Work instructions: Give again only the lines from the line that holds "Eugene - Mail: [27,132,355,390]" to the end of the data, inclusive, omitting all pictures.

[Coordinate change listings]
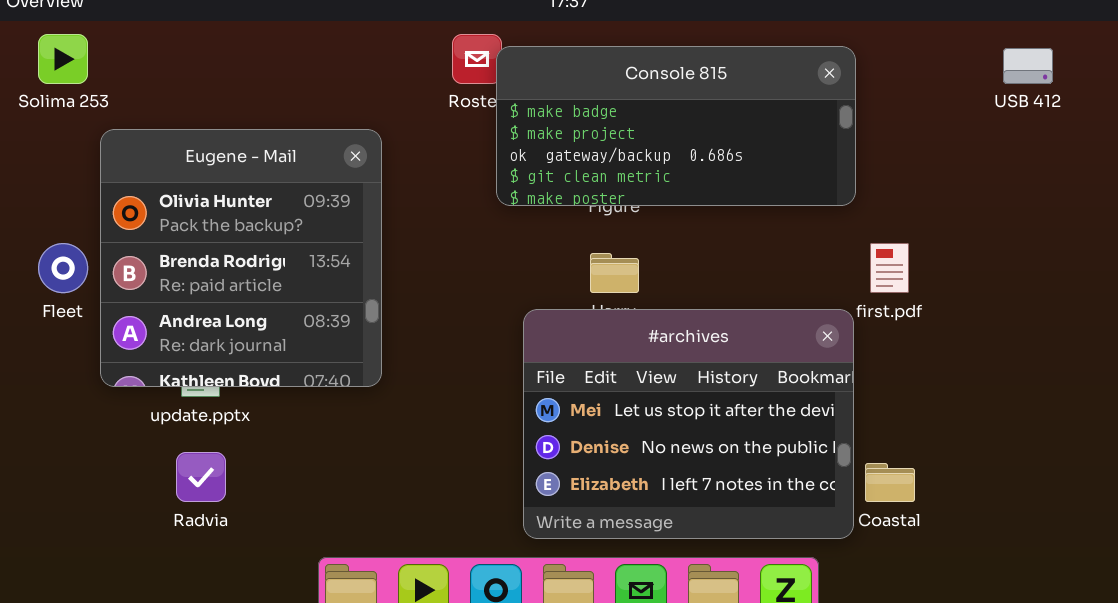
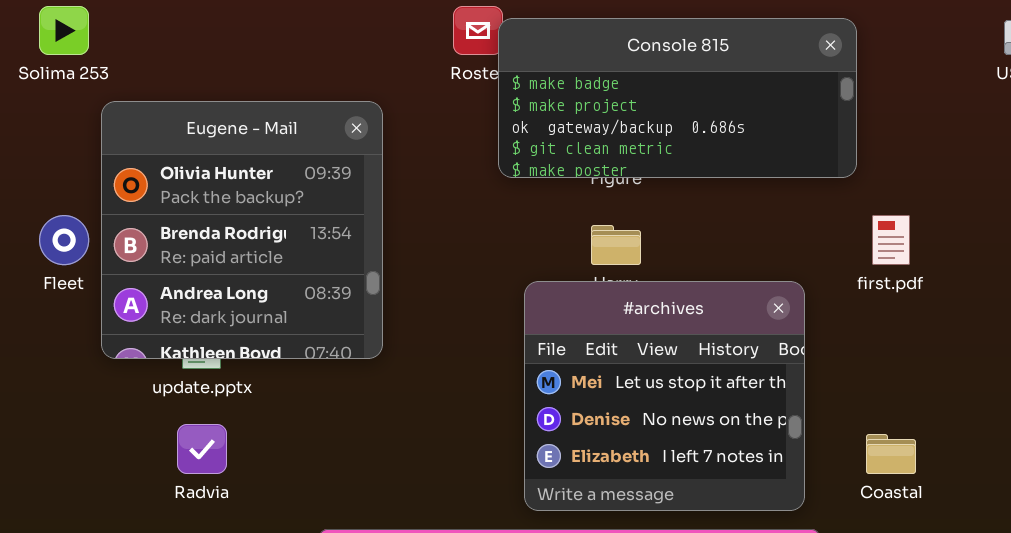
#archives: [523,309,854,539] -> [524,281,805,511], resized

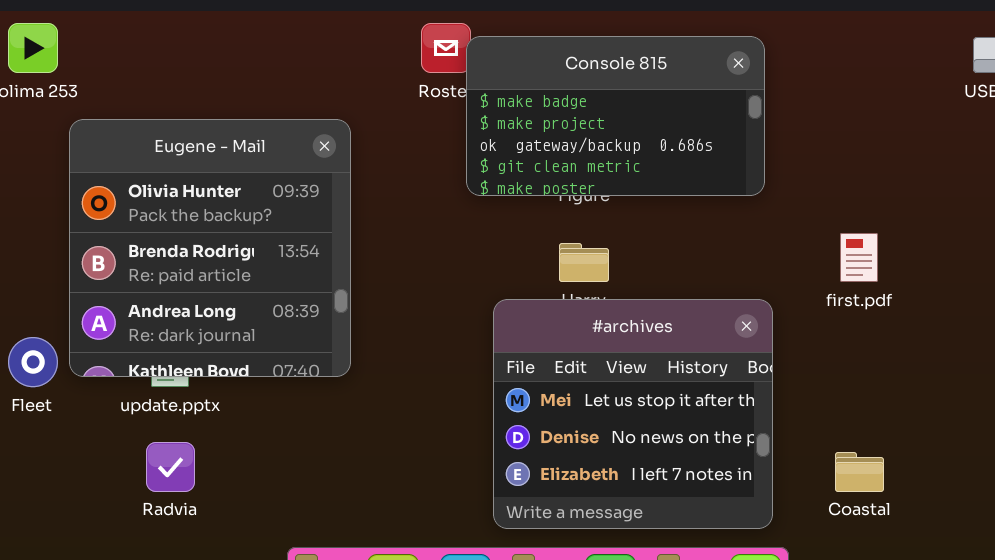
Console 815: [498,18,857,178] -> [466,36,765,196], resized
Fleet: [39,215,89,265] -> [8,337,58,387], moved

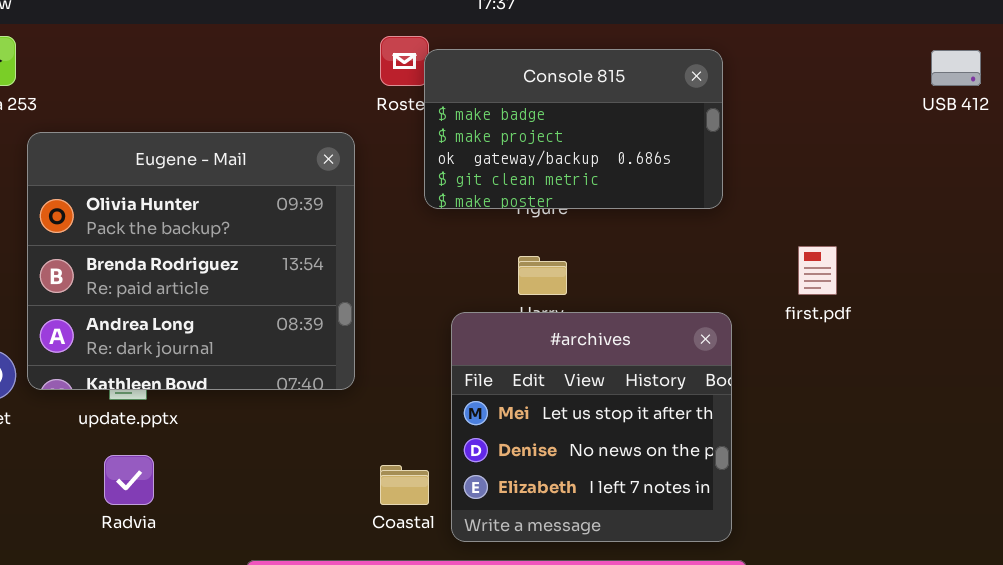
Eugene - Mail: [69,119,351,377] -> [27,132,355,390], resized
Coastal: [835,452,884,492] -> [380,465,429,505], moved

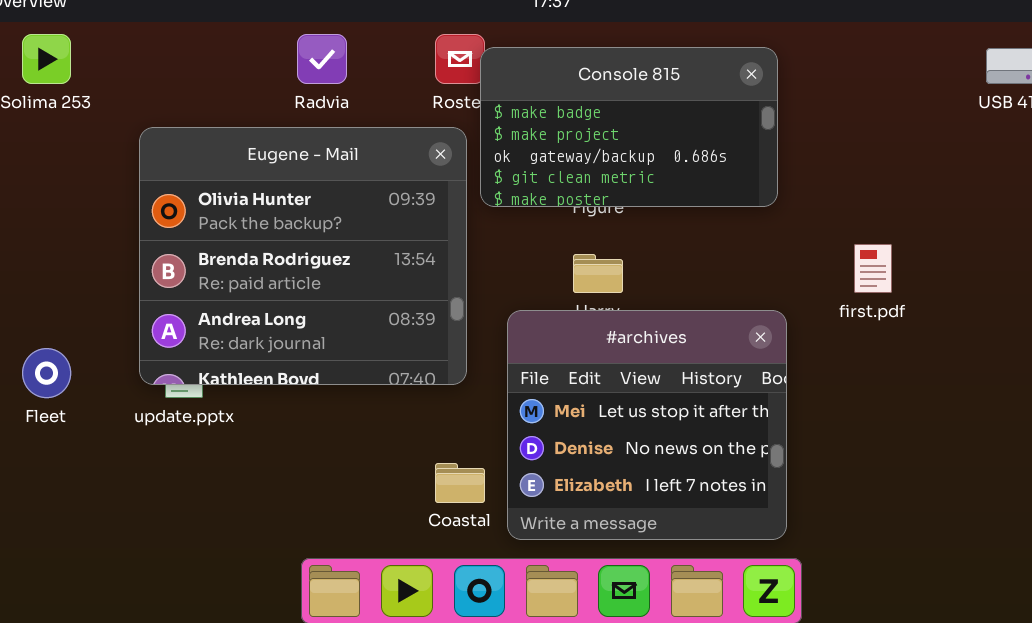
Eugene - Mail: [27,132,355,390] -> [139,127,467,385], moved
Radvia: [104,455,154,505] -> [297,34,347,84], moved

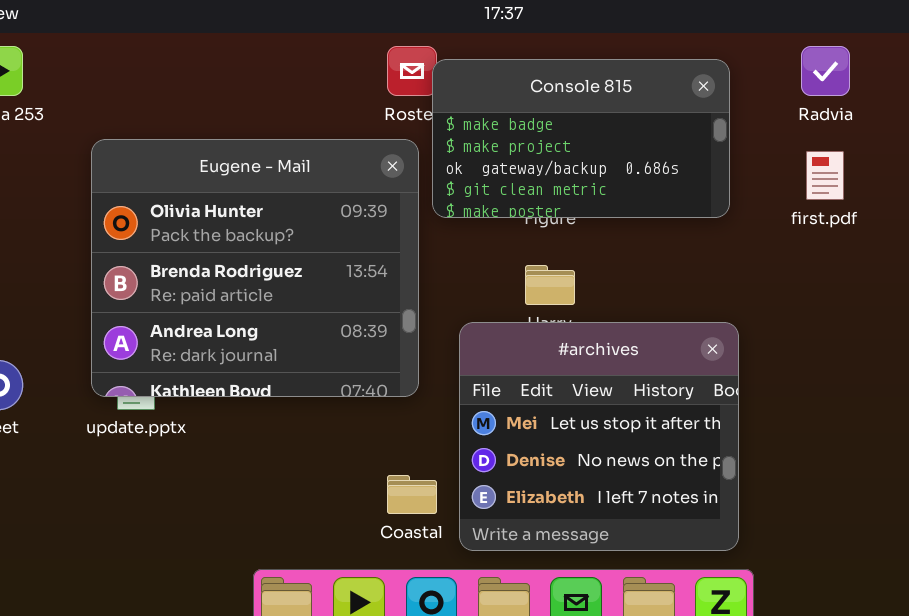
Radvia: [297,34,347,84] -> [801,46,850,96], moved
first.pdf: [854,244,892,293] -> [806,151,844,200], moved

Solution:
Eugene - Mail: [27,132,355,390] -> [139,127,467,385], moved
Radvia: [104,455,154,505] -> [297,34,347,84], moved

Radvia: [297,34,347,84] -> [801,46,850,96], moved
first.pdf: [854,244,892,293] -> [806,151,844,200], moved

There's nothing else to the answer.